Dataset records:
= Beginning of Section =

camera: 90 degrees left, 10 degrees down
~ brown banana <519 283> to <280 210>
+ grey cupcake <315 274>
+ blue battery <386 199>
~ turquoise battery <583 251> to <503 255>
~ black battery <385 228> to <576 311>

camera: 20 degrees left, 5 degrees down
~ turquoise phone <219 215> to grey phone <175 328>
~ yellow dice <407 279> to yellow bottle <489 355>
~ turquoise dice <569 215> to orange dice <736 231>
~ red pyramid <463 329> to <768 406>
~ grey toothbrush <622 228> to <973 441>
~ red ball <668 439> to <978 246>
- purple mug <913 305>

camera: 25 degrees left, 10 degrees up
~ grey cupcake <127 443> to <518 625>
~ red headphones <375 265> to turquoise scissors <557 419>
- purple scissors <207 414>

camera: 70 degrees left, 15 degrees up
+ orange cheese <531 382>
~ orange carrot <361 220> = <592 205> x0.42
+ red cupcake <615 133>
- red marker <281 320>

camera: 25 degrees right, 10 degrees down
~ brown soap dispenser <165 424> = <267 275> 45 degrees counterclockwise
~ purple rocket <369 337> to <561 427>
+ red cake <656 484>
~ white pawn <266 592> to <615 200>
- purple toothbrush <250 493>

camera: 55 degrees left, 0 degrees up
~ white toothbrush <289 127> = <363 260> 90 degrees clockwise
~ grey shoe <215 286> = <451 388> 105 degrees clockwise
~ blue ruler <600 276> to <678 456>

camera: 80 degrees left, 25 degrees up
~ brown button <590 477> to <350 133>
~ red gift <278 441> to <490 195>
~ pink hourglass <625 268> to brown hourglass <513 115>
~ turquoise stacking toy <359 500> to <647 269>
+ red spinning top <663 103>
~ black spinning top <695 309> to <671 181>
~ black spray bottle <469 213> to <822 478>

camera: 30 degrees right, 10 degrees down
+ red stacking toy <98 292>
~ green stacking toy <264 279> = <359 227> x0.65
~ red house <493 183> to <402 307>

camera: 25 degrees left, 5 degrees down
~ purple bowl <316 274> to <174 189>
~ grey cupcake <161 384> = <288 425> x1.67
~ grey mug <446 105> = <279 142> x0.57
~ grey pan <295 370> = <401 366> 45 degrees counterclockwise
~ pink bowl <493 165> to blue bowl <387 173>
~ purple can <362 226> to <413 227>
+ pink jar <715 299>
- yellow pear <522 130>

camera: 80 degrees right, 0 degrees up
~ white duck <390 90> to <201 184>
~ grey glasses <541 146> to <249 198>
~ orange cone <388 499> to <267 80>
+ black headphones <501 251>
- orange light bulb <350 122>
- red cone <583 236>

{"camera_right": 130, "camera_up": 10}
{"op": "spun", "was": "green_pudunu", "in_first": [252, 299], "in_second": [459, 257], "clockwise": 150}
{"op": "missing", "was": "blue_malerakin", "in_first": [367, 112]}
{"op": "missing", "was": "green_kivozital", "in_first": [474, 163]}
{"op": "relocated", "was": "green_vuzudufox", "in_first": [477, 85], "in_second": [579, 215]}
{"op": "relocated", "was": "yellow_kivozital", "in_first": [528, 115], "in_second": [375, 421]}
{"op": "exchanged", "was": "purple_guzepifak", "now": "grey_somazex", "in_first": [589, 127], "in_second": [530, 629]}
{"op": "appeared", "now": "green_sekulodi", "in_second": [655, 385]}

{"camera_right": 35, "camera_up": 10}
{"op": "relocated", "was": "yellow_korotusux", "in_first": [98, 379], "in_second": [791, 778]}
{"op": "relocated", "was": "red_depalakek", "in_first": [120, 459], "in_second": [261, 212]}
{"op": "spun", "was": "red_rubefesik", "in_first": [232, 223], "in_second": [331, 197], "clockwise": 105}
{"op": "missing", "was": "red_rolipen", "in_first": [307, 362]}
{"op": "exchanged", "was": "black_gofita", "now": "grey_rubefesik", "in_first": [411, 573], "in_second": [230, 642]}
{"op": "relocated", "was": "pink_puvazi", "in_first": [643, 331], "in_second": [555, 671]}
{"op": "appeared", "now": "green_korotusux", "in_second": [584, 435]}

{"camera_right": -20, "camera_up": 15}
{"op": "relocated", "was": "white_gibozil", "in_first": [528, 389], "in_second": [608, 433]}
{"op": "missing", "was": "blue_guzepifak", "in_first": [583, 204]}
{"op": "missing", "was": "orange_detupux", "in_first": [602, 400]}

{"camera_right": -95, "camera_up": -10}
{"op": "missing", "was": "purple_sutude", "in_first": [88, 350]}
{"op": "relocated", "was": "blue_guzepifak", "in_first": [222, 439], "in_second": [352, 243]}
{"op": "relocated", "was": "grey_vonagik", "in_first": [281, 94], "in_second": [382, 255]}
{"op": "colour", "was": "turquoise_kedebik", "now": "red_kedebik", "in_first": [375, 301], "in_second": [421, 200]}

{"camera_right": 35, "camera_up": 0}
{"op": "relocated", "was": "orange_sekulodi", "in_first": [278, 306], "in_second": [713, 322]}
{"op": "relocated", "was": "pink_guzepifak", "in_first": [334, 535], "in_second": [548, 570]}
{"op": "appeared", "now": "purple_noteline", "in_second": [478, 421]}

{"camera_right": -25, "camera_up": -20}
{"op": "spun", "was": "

= End of Section =

- [Task description]: Every entry needs to be retyped exactly.

- [Answer for this exercise]:
camera: 90 degrees left, 10 degrees down
~ brown banana <519 283> to <280 210>
+ grey cupcake <315 274>
+ blue battery <386 199>
~ turquoise battery <583 251> to <503 255>
~ black battery <385 228> to <576 311>

camera: 20 degrees left, 5 degrees down
~ turquoise phone <219 215> to grey phone <175 328>
~ yellow dice <407 279> to yellow bottle <489 355>
~ turquoise dice <569 215> to orange dice <736 231>
~ red pyramid <463 329> to <768 406>
~ grey toothbrush <622 228> to <973 441>
~ red ball <668 439> to <978 246>
- purple mug <913 305>

camera: 25 degrees left, 10 degrees up
~ grey cupcake <127 443> to <518 625>
~ red headphones <375 265> to turquoise scissors <557 419>
- purple scissors <207 414>

camera: 70 degrees left, 15 degrees up
+ orange cheese <531 382>
~ orange carrot <361 220> = <592 205> x0.42
+ red cupcake <615 133>
- red marker <281 320>

camera: 25 degrees right, 10 degrees down
~ brown soap dispenser <165 424> = <267 275> 45 degrees counterclockwise
~ purple rocket <369 337> to <561 427>
+ red cake <656 484>
~ white pawn <266 592> to <615 200>
- purple toothbrush <250 493>

camera: 55 degrees left, 0 degrees up
~ white toothbrush <289 127> = <363 260> 90 degrees clockwise
~ grey shoe <215 286> = <451 388> 105 degrees clockwise
~ blue ruler <600 276> to <678 456>

camera: 80 degrees left, 25 degrees up
~ brown button <590 477> to <350 133>
~ red gift <278 441> to <490 195>
~ pink hourglass <625 268> to brown hourglass <513 115>
~ turquoise stacking toy <359 500> to <647 269>
+ red spinning top <663 103>
~ black spinning top <695 309> to <671 181>
~ black spray bottle <469 213> to <822 478>

camera: 30 degrees right, 10 degrees down
+ red stacking toy <98 292>
~ green stacking toy <264 279> = <359 227> x0.65
~ red house <493 183> to <402 307>

camera: 25 degrees left, 5 degrees down
~ purple bowl <316 274> to <174 189>
~ grey cupcake <161 384> = <288 425> x1.67
~ grey mug <446 105> = <279 142> x0.57
~ grey pan <295 370> = <401 366> 45 degrees counterclockwise
~ pink bowl <493 165> to blue bowl <387 173>
~ purple can <362 226> to <413 227>
+ pink jar <715 299>
- yellow pear <522 130>

camera: 80 degrees right, 0 degrees up
~ white duck <390 90> to <201 184>
~ grey glasses <541 146> to <249 198>
~ orange cone <388 499> to <267 80>
+ black headphones <501 251>
- orange light bulb <350 122>
- red cone <583 236>

{"camera_right": 130, "camera_up": 10}
{"op": "spun", "was": "green_pudunu", "in_first": [252, 299], "in_second": [459, 257], "clockwise": 150}
{"op": "missing", "was": "blue_malerakin", "in_first": [367, 112]}
{"op": "missing", "was": "green_kivozital", "in_first": [474, 163]}
{"op": "relocated", "was": "green_vuzudufox", "in_first": [477, 85], "in_second": [579, 215]}
{"op": "relocated", "was": "yellow_kivozital", "in_first": [528, 115], "in_second": [375, 421]}
{"op": "exchanged", "was": "purple_guzepifak", "now": "grey_somazex", "in_first": [589, 127], "in_second": [530, 629]}
{"op": "appeared", "now": "green_sekulodi", "in_second": [655, 385]}

{"camera_right": 35, "camera_up": 10}
{"op": "relocated", "was": "yellow_korotusux", "in_first": [98, 379], "in_second": [791, 778]}
{"op": "relocated", "was": "red_depalakek", "in_first": [120, 459], "in_second": [261, 212]}
{"op": "spun", "was": "red_rubefesik", "in_first": [232, 223], "in_second": [331, 197], "clockwise": 105}
{"op": "missing", "was": "red_rolipen", "in_first": [307, 362]}
{"op": "exchanged", "was": "black_gofita", "now": "grey_rubefesik", "in_first": [411, 573], "in_second": [230, 642]}
{"op": "relocated", "was": "pink_puvazi", "in_first": [643, 331], "in_second": [555, 671]}
{"op": "appeared", "now": "green_korotusux", "in_second": [584, 435]}

{"camera_right": -20, "camera_up": 15}
{"op": "relocated", "was": "white_gibozil", "in_first": [528, 389], "in_second": [608, 433]}
{"op": "missing", "was": "blue_guzepifak", "in_first": [583, 204]}
{"op": "missing", "was": "orange_detupux", "in_first": [602, 400]}

{"camera_right": -95, "camera_up": -10}
{"op": "missing", "was": "purple_sutude", "in_first": [88, 350]}
{"op": "relocated", "was": "blue_guzepifak", "in_first": [222, 439], "in_second": [352, 243]}
{"op": "relocated", "was": "grey_vonagik", "in_first": [281, 94], "in_second": [382, 255]}
{"op": "colour", "was": "turquoise_kedebik", "now": "red_kedebik", "in_first": [375, 301], "in_second": [421, 200]}

{"camera_right": 35, "camera_up": 0}
{"op": "relocated", "was": "orange_sekulodi", "in_first": [278, 306], "in_second": [713, 322]}
{"op": "relocated", "was": "pink_guzepifak", "in_first": [334, 535], "in_second": [548, 570]}
{"op": "appeared", "now": "purple_noteline", "in_second": [478, 421]}

{"camera_right": -25, "camera_up": -20}
{"op": "spun", "was": "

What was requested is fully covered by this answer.